BRIEF :: Output the listing below verbatim, but drop the images.

GIVEN DATA ::
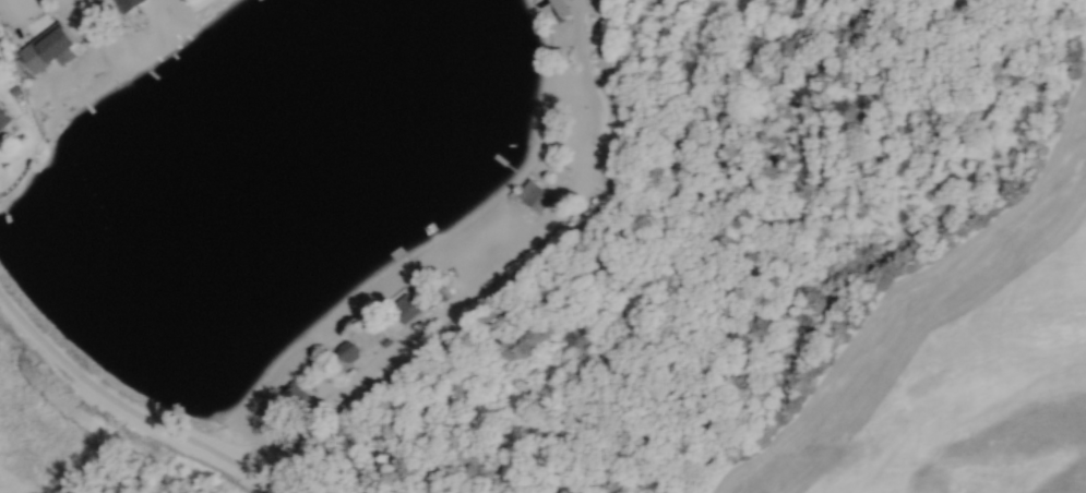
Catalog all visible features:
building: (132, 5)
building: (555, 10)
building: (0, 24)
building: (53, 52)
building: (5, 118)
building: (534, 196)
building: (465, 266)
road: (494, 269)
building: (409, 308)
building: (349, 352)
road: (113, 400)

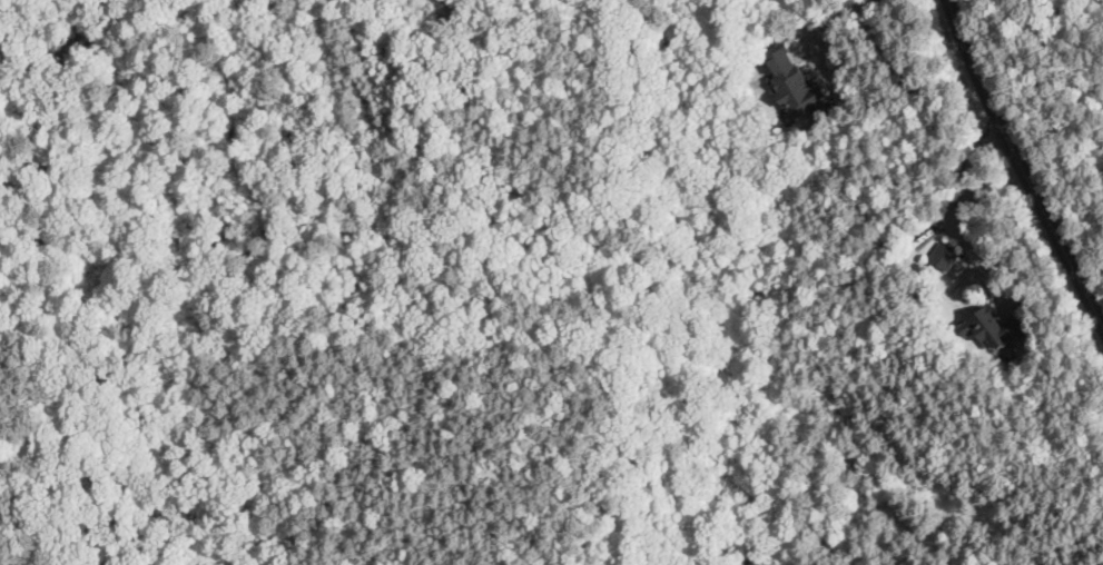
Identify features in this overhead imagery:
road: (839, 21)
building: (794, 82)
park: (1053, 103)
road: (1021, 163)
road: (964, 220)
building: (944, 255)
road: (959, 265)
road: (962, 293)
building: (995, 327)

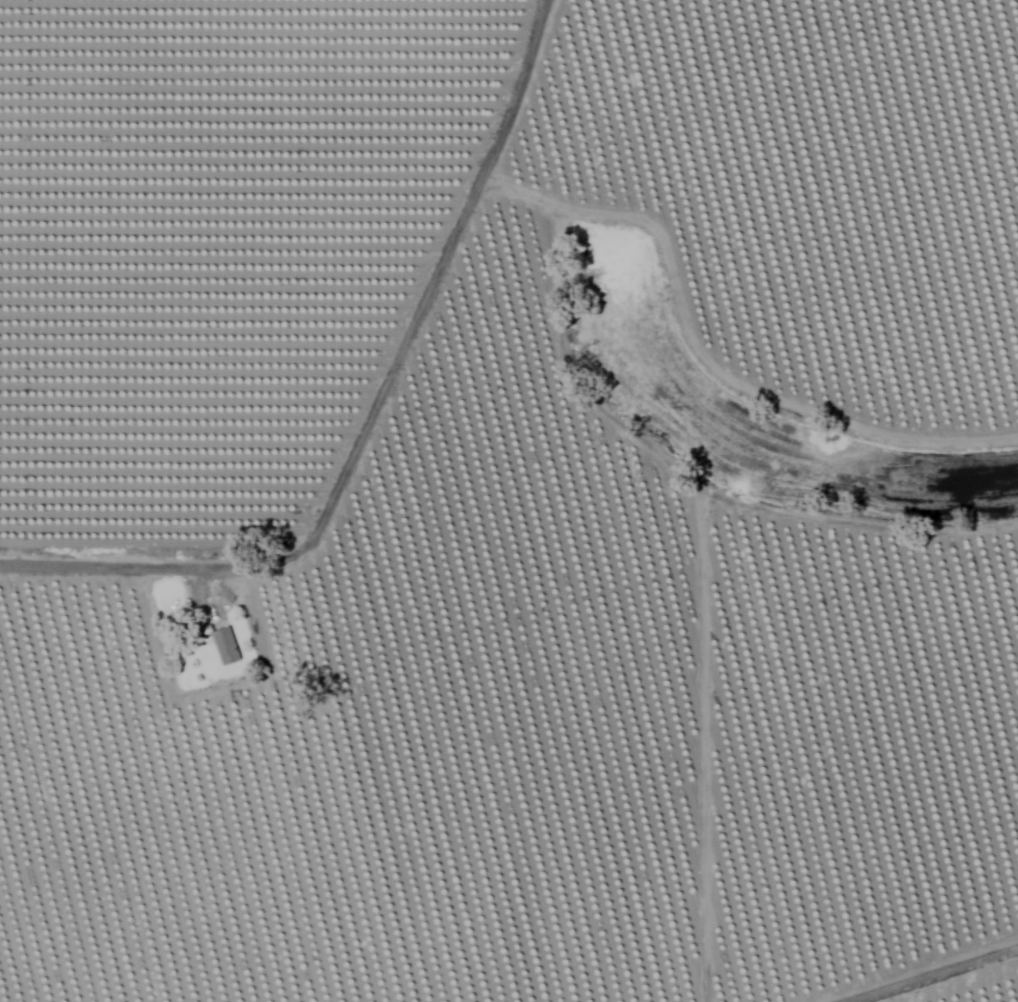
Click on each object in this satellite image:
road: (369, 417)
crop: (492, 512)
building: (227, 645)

FINAL ANSWER ::
Catalog all visible features:
building: (132, 5)
building: (555, 10)
building: (0, 24)
building: (53, 52)
building: (5, 118)
building: (534, 196)
building: (465, 266)
road: (494, 269)
building: (409, 308)
building: (349, 352)
road: (113, 400)

Identify features in this overhead imagery:
road: (839, 21)
building: (794, 82)
park: (1053, 103)
road: (1021, 163)
road: (964, 220)
building: (944, 255)
road: (959, 265)
road: (962, 293)
building: (995, 327)

Click on each object in this satellite image:
road: (369, 417)
crop: (492, 512)
building: (227, 645)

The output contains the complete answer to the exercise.